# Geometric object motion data
____
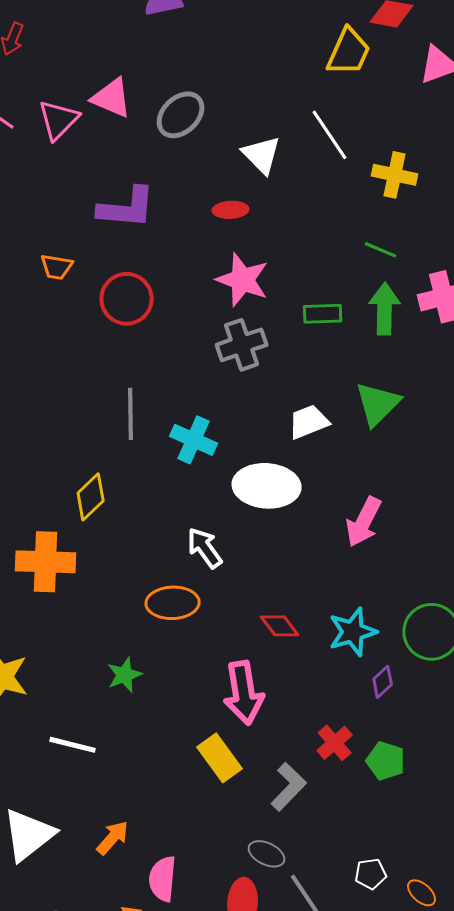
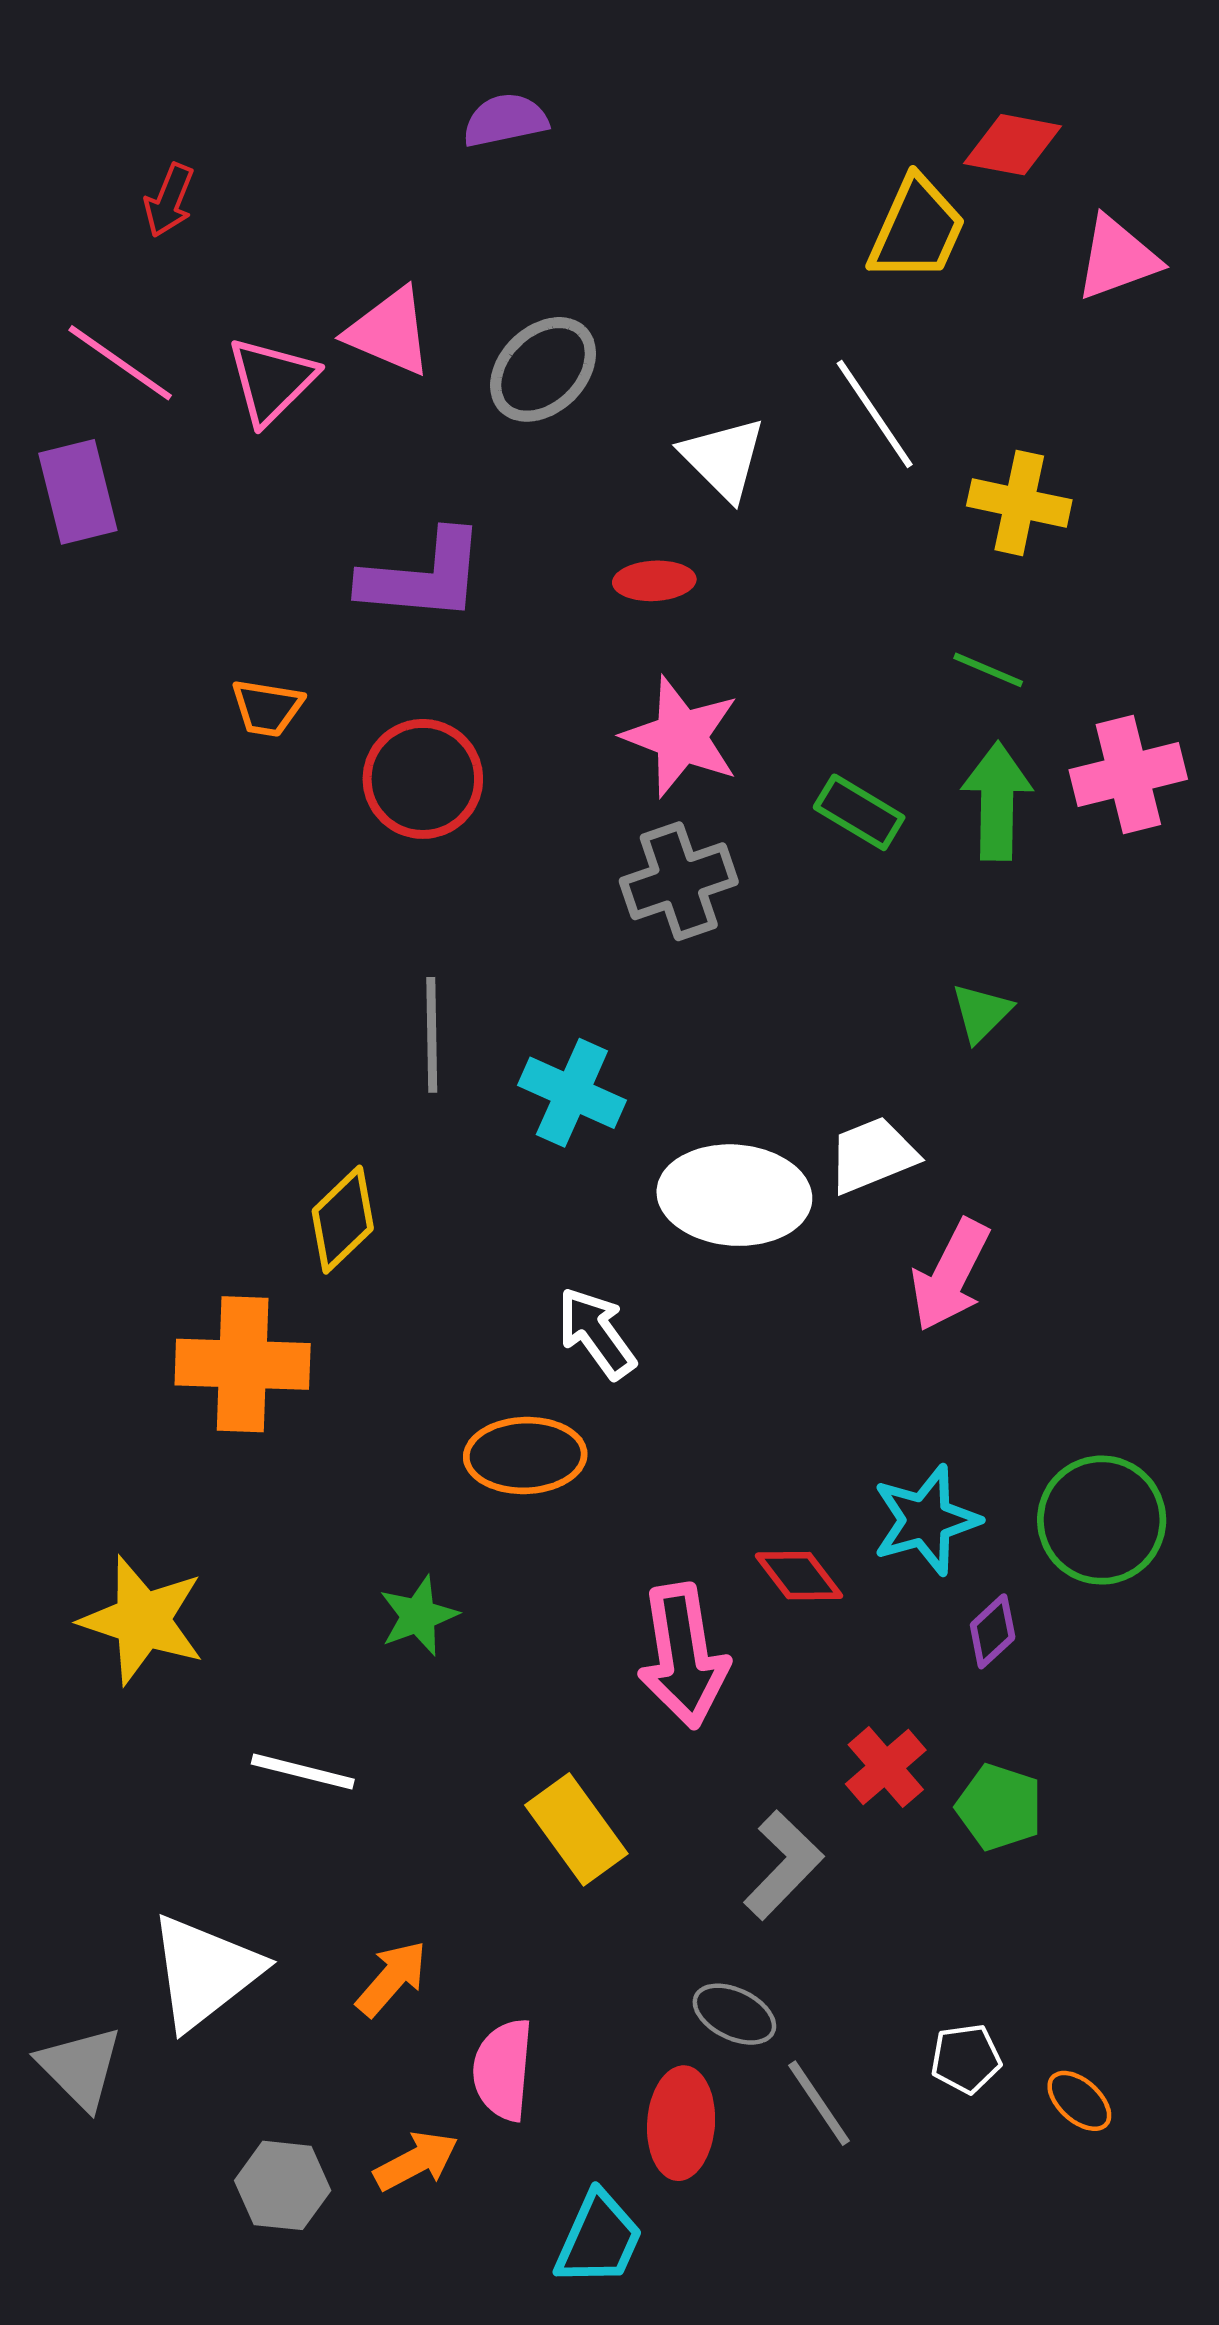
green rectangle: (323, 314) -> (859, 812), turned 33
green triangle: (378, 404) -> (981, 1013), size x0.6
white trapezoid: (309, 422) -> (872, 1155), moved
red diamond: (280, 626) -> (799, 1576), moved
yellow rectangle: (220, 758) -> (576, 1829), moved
____
Your answer is the line containing "red diamond: (280, 626) -> (799, 1576), moved" plus every line after it through the end of the entries, given again exactly and alone.

# Response area
red diamond: (280, 626) -> (799, 1576), moved
yellow rectangle: (220, 758) -> (576, 1829), moved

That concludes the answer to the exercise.